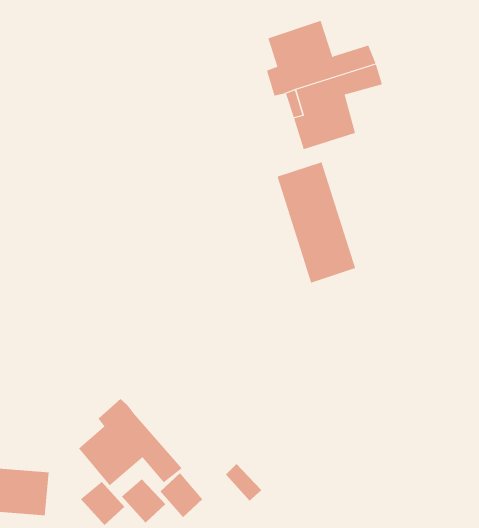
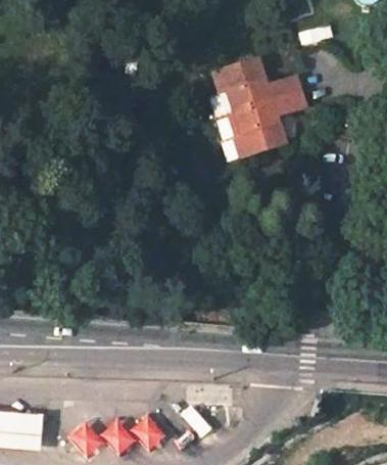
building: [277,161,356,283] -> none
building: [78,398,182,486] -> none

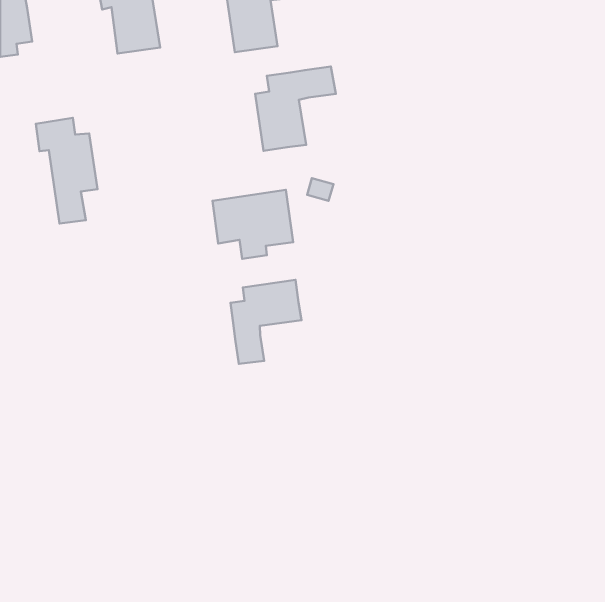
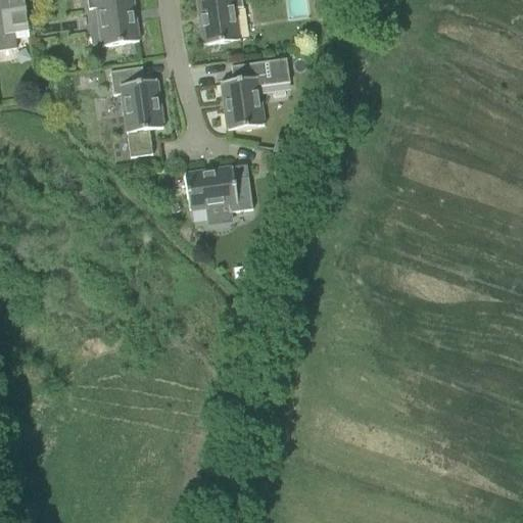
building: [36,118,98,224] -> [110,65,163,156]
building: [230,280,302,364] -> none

--

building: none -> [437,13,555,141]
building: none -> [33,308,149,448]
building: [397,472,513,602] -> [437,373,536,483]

* [What you should do] Reproduce exactly the lines of the data above that run from the line with "building: [277,161,356,283] -> none" down to the line with "building: [230,280,302,364] -> none", both ends included. Pictures do not belong in the copy.

* [Answer to the exercise]
building: [277,161,356,283] -> none
building: [78,398,182,486] -> none

building: [36,118,98,224] -> [110,65,163,156]
building: [230,280,302,364] -> none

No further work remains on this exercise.